[SOURCE INFORMATION]
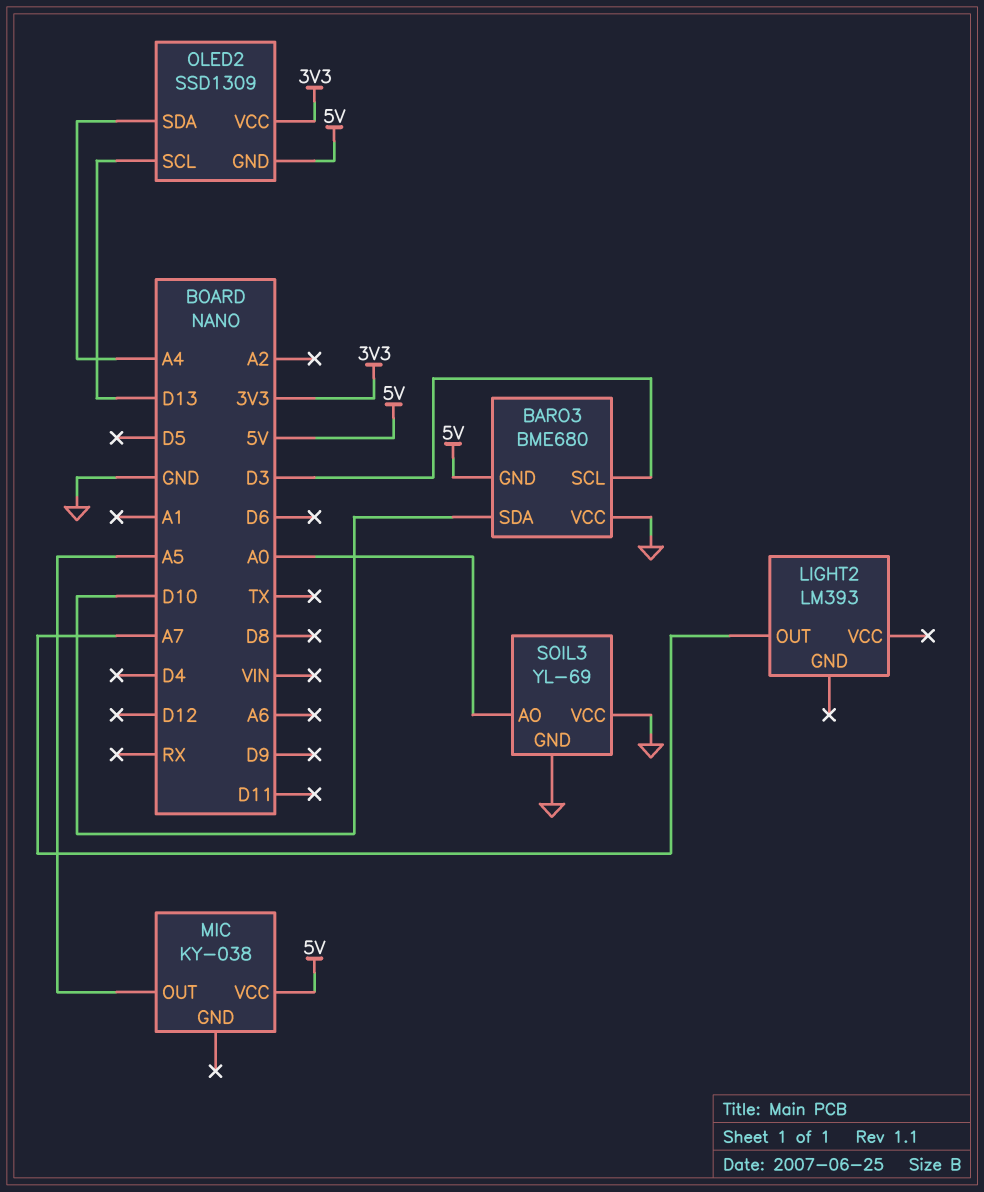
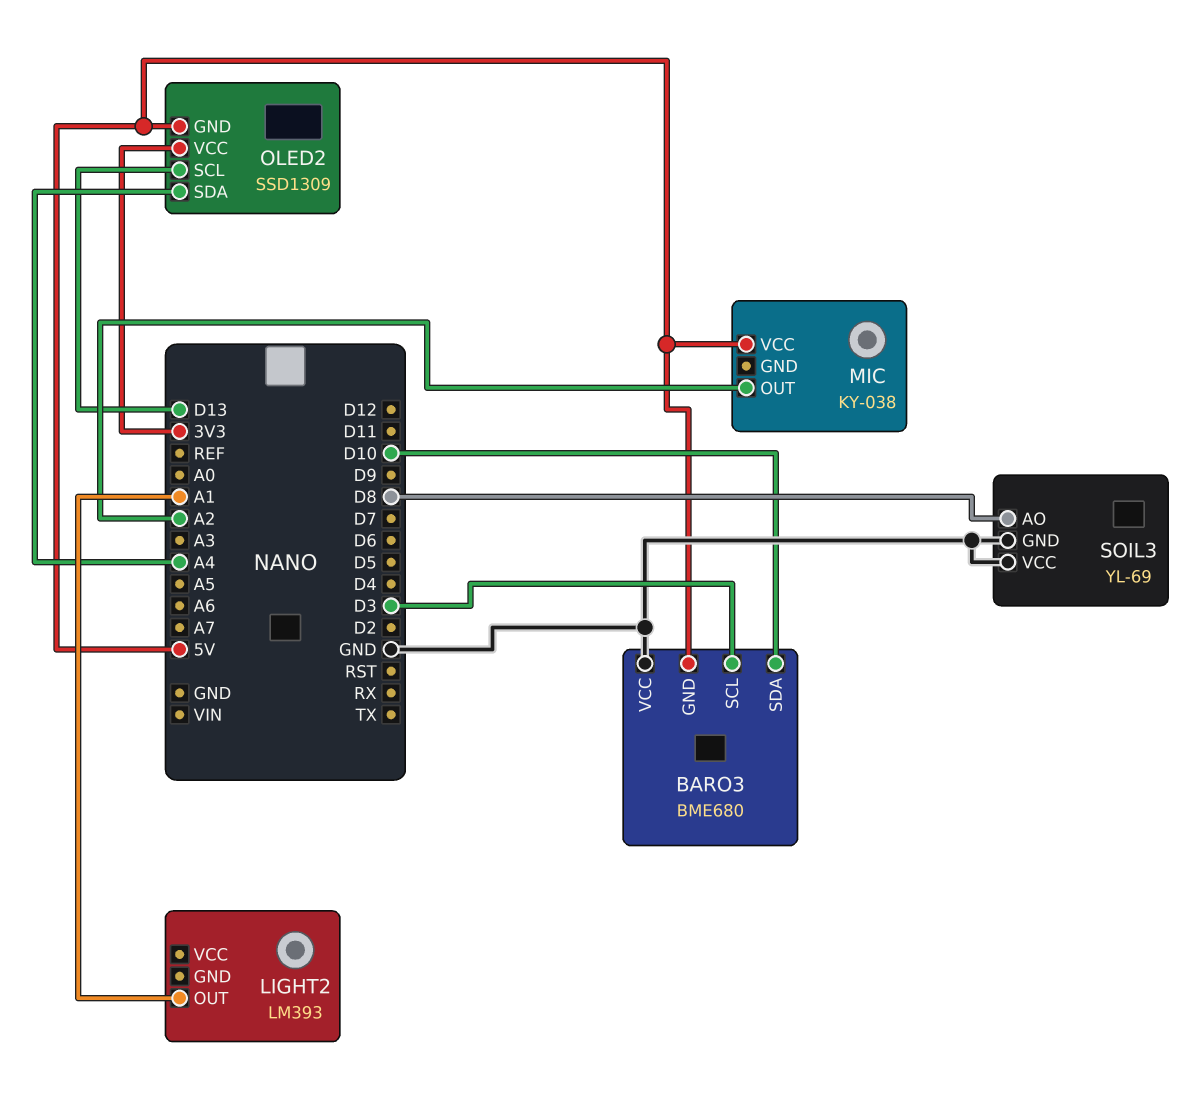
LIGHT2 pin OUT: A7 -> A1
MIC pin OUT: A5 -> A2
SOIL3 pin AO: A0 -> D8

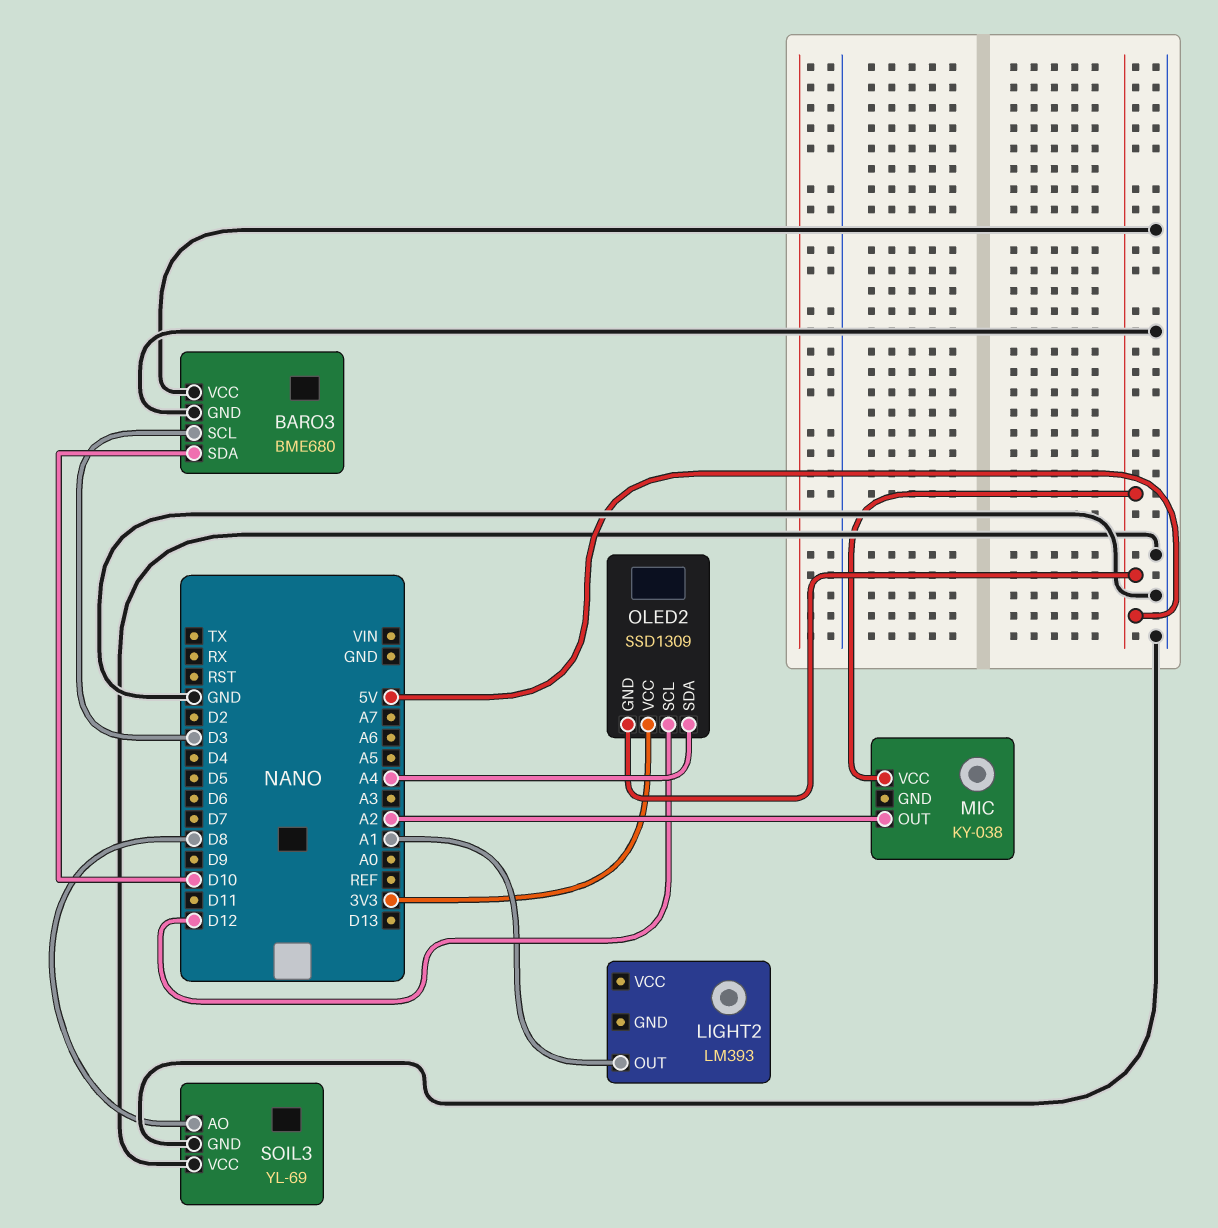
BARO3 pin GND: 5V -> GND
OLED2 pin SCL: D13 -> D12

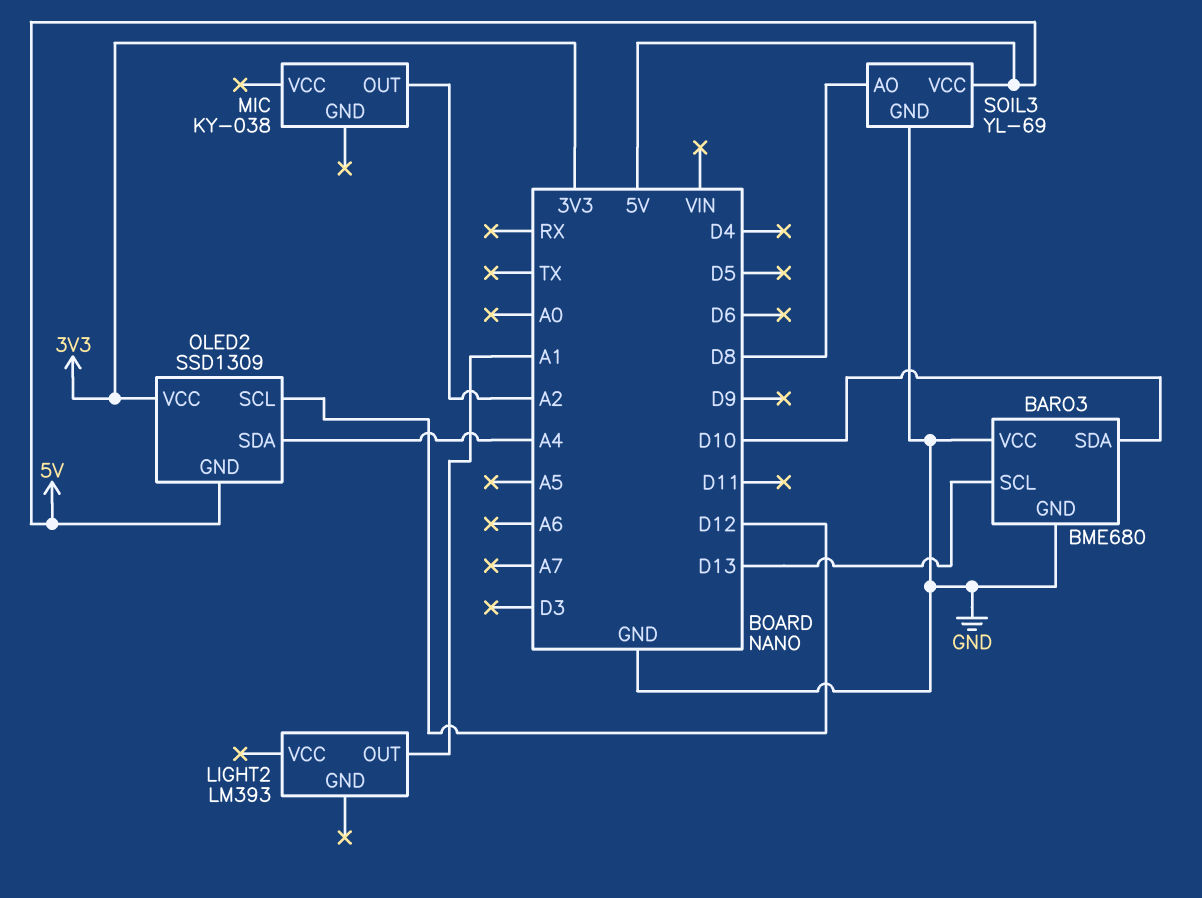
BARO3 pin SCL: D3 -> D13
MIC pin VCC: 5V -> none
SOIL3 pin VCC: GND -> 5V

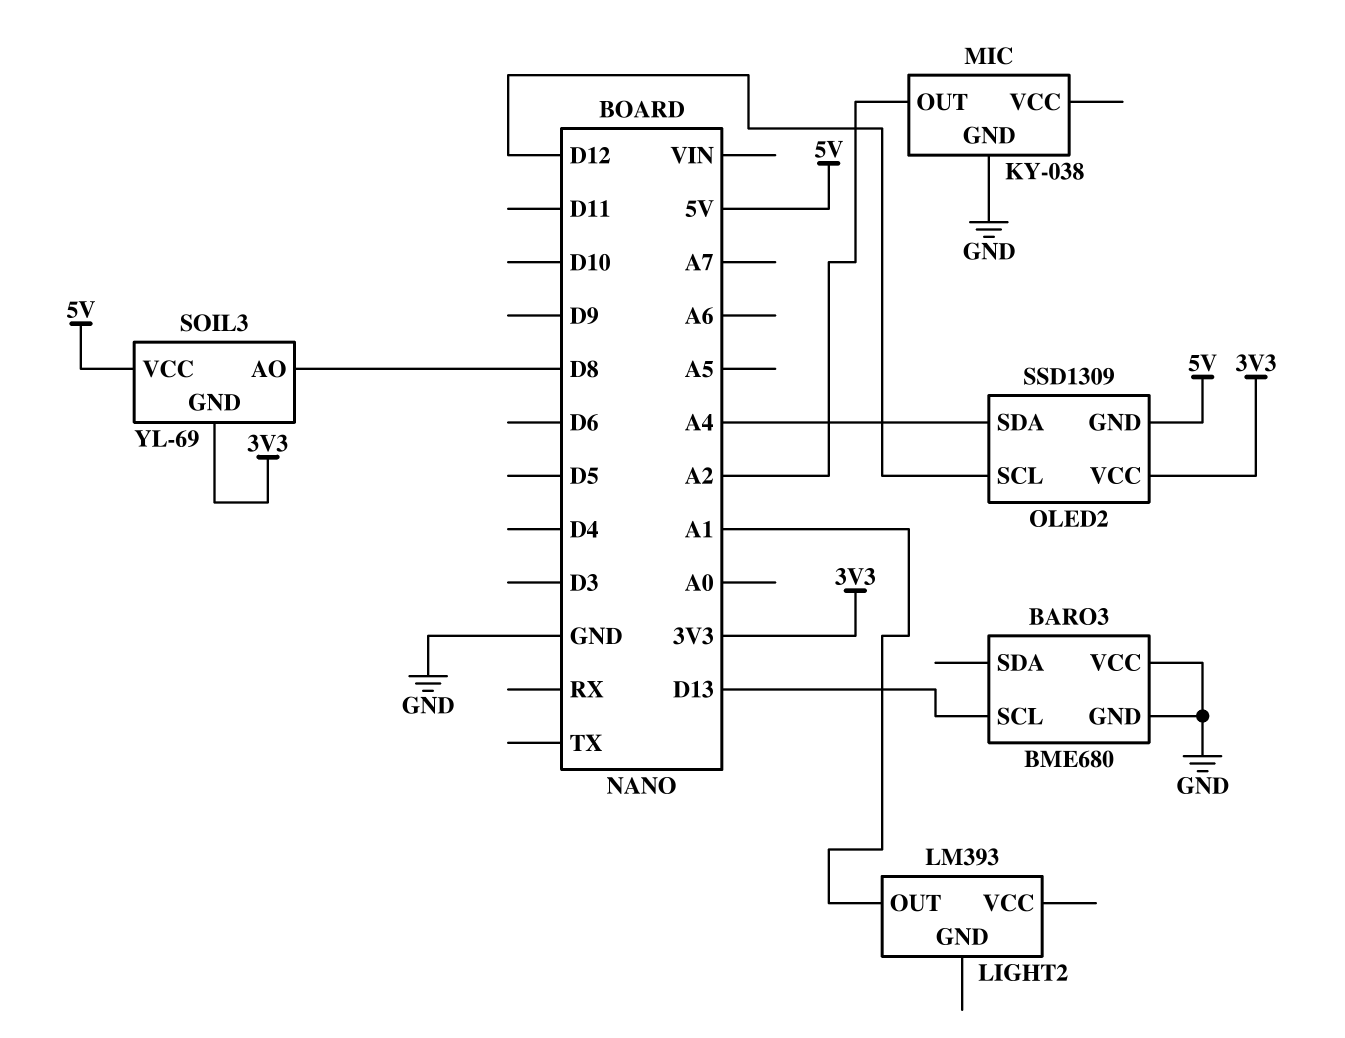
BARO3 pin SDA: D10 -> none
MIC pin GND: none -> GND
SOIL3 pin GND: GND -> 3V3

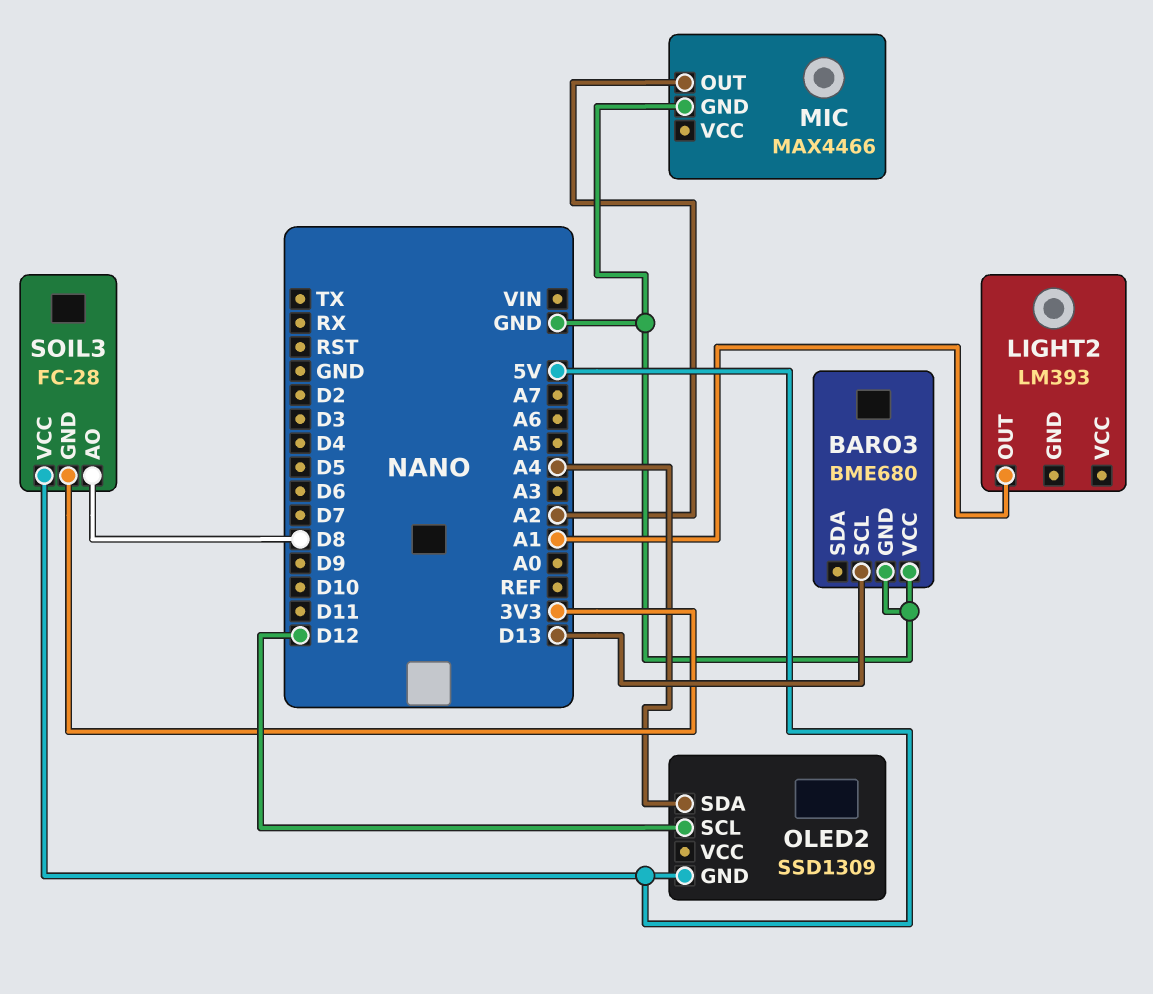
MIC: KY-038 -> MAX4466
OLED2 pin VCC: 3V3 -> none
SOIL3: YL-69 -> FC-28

[WHAT IS EXPECTED]
Write out the entries word for word. Skip the pictures.

[REPLY]
LIGHT2 pin OUT: A7 -> A1
MIC pin OUT: A5 -> A2
SOIL3 pin AO: A0 -> D8

BARO3 pin GND: 5V -> GND
OLED2 pin SCL: D13 -> D12

BARO3 pin SCL: D3 -> D13
MIC pin VCC: 5V -> none
SOIL3 pin VCC: GND -> 5V

BARO3 pin SDA: D10 -> none
MIC pin GND: none -> GND
SOIL3 pin GND: GND -> 3V3

MIC: KY-038 -> MAX4466
OLED2 pin VCC: 3V3 -> none
SOIL3: YL-69 -> FC-28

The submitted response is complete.